## Exercise instructions
Establish how many lines in the material below include the word "brick", then give the count alone.

## Given records
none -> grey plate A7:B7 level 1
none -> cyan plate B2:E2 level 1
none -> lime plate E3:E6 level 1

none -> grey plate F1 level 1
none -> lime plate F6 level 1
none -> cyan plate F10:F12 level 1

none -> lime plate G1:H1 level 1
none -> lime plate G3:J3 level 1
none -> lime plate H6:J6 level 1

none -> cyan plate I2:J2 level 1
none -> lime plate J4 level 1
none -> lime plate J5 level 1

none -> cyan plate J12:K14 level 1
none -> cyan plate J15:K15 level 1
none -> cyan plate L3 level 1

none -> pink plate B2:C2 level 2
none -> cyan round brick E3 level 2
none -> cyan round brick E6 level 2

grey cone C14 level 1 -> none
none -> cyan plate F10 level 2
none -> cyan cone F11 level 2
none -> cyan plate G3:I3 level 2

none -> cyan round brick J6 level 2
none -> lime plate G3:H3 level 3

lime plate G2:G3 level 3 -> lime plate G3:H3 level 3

## Answer below
3